## EXERCISE DETAILS
With pictures removed, print the listing exactly.

_ _ _ _

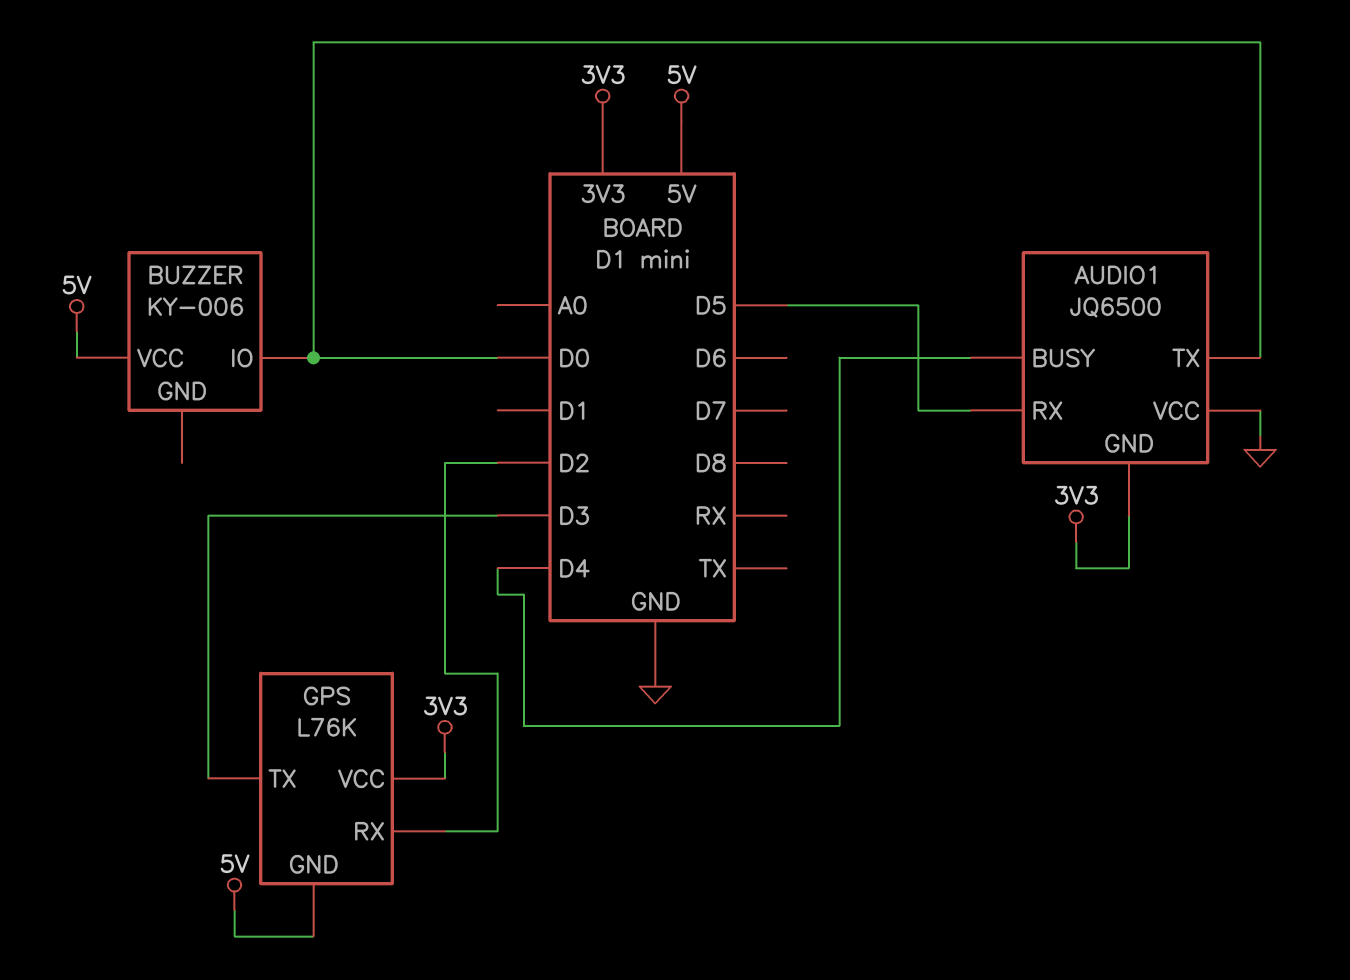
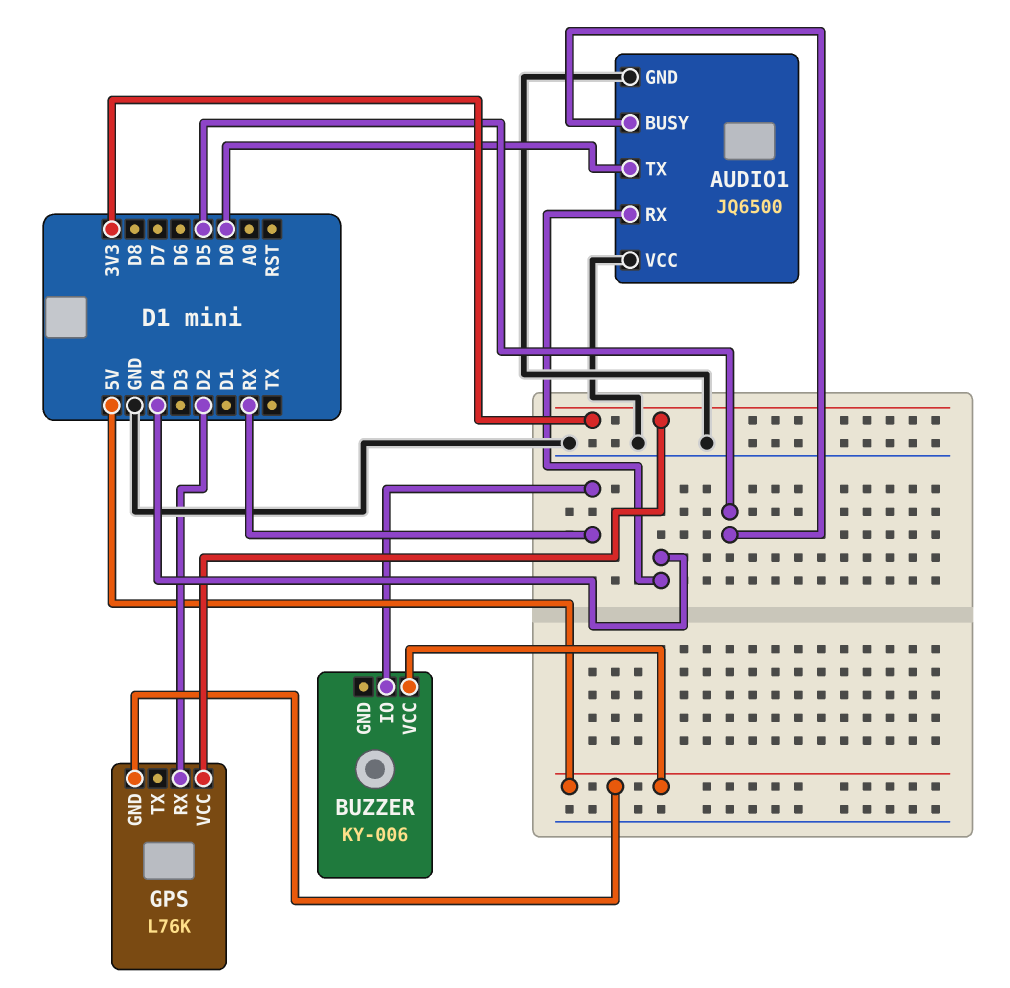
AUDIO1 pin BUSY: D4 -> D5
AUDIO1 pin GND: 3V3 -> GND
AUDIO1 pin RX: D5 -> D4
BUZZER pin IO: D0 -> RX
GPS pin TX: D3 -> none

_ _ _ _

## WRITTEN RESPONSE
AUDIO1 pin BUSY: D4 -> D5
AUDIO1 pin GND: 3V3 -> GND
AUDIO1 pin RX: D5 -> D4
BUZZER pin IO: D0 -> RX
GPS pin TX: D3 -> none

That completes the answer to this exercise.